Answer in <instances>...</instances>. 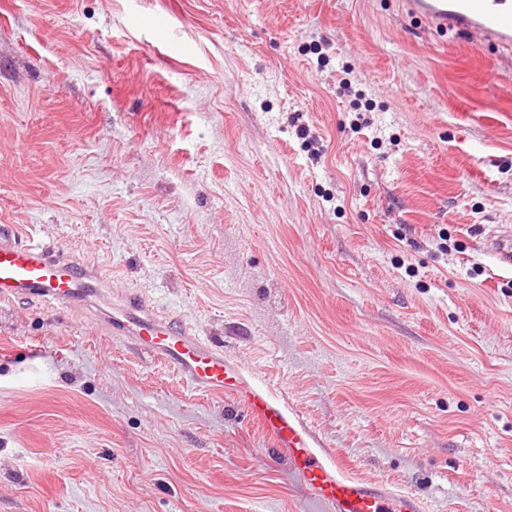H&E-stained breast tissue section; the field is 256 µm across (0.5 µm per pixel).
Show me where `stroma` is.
Returning <instances> with one entry per match:
<instances>
[{"mask_svg": "<svg viewBox=\"0 0 512 512\" xmlns=\"http://www.w3.org/2000/svg\"><path fill=\"white\" fill-rule=\"evenodd\" d=\"M511 63L403 0H0V224L184 315L351 473L512 512ZM305 507L243 404L0 302V512ZM486 248L494 252L500 263L512 268V235L510 230L500 234L489 235L485 239Z\"/></svg>", "mask_w": 512, "mask_h": 512, "instance_id": "stroma-1", "label": "stroma"}]
</instances>
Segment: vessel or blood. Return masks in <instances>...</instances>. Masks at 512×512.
<instances>
[{
  "label": "vessel or blood",
  "mask_w": 512,
  "mask_h": 512,
  "mask_svg": "<svg viewBox=\"0 0 512 512\" xmlns=\"http://www.w3.org/2000/svg\"><path fill=\"white\" fill-rule=\"evenodd\" d=\"M414 18L454 31L481 46H512V0H406ZM486 247L512 267V232L490 235ZM38 297L61 307L81 306L111 336L140 354L172 367L191 389L243 402L291 471L316 512H424L419 497L390 490L347 472L287 394L261 378L243 380V369L222 345L195 336L186 318L156 311L139 296L108 301L96 274L83 264L33 243L14 224L0 225V300Z\"/></svg>",
  "instance_id": "1"
}]
</instances>
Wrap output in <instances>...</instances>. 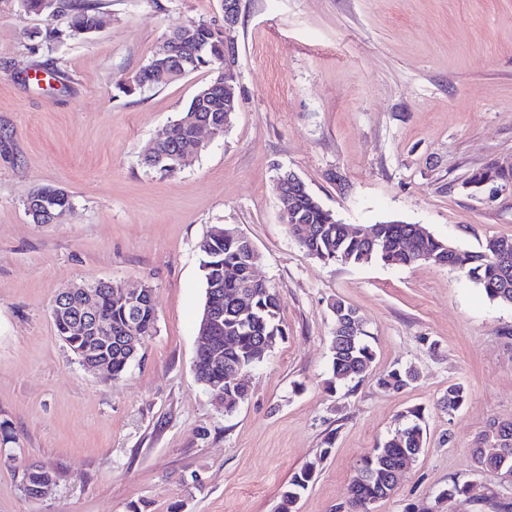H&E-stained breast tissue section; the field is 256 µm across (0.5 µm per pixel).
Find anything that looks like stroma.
I'll return each mask as SVG.
<instances>
[{"label":"stroma","instance_id":"stroma-1","mask_svg":"<svg viewBox=\"0 0 512 512\" xmlns=\"http://www.w3.org/2000/svg\"><path fill=\"white\" fill-rule=\"evenodd\" d=\"M95 3L100 29L71 36L64 18L0 0V512H277L313 461L296 512H344L357 460L414 408L425 450L374 512L512 501V484L471 455L490 423L512 422V306L429 263L319 262L289 235L276 194L291 170L345 224H421L469 251L512 237V182L468 184L512 167V0H241L231 29L224 0ZM198 23L235 49L239 108L176 171L147 168L145 145L211 74L133 95L122 85L167 34ZM47 185L73 198L64 223L25 212ZM220 225L259 252L286 328L229 413L194 371L197 244ZM101 279L148 284L156 309L138 358L110 381L80 365L50 314L60 291ZM339 298L376 352L356 385L330 381ZM405 364L413 386L378 385ZM455 383L468 398L450 414L440 400ZM31 463L58 476L46 498L18 486ZM454 480L467 498L440 499ZM316 475L314 464L307 465L294 473L292 479L281 494L279 512H293L296 504L307 491Z\"/></svg>","mask_w":512,"mask_h":512}]
</instances>
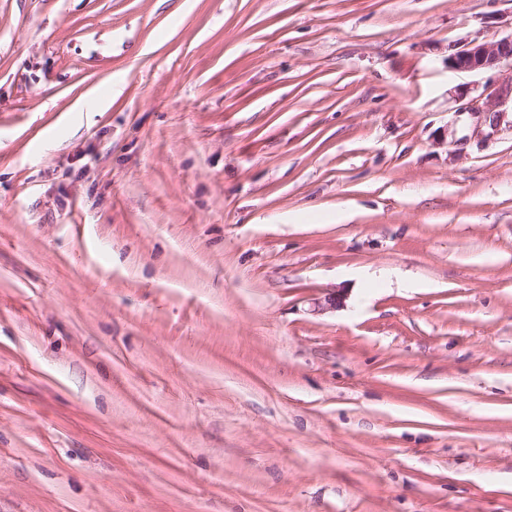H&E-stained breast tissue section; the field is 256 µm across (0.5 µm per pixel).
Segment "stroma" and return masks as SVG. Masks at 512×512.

◆ ◆ ◆ ◆

PROBLEM STATEMENT:
Leave out every picture and copy verbatim the lines running from the line containing "Find anything that looks like stroma." through the final line of the data.

REPLY TO THE EXERCISE:
Find anything that looks like stroma.
I'll return each mask as SVG.
<instances>
[{"label":"stroma","instance_id":"stroma-1","mask_svg":"<svg viewBox=\"0 0 512 512\" xmlns=\"http://www.w3.org/2000/svg\"><path fill=\"white\" fill-rule=\"evenodd\" d=\"M95 3L100 29L71 36L64 18L0 0V512H277L313 461L296 512H344L357 460L414 408L425 450L374 512L512 501V484L471 455L490 423L512 422V306L429 263L319 262L289 235L276 194L291 170L345 224H421L469 251L512 237V182L468 184L512 167V0H241L231 29L224 0ZM198 23L235 49L239 108L176 171L147 168L145 145L211 74L133 95L122 85L167 34ZM47 185L73 198L64 223L25 212ZM220 225L259 252L286 328L229 413L194 371L197 244ZM101 279L148 284L156 309L138 358L110 381L80 365L50 314L60 291ZM339 298L376 352L356 385L330 381ZM405 364L413 386L378 385ZM455 383L468 398L450 414L440 400ZM31 463L58 476L46 498L18 486ZM454 480L467 498L440 499ZM316 475L314 464L307 465L294 473L292 479L281 494L279 512H293L296 504L307 491Z\"/></svg>","mask_w":512,"mask_h":512}]
</instances>
H&E-stained breast tissue section; the field is 256 µm across (0.5 µm per pixel).
Segment "stroma" and return masks as SVG. Masks at 512×512.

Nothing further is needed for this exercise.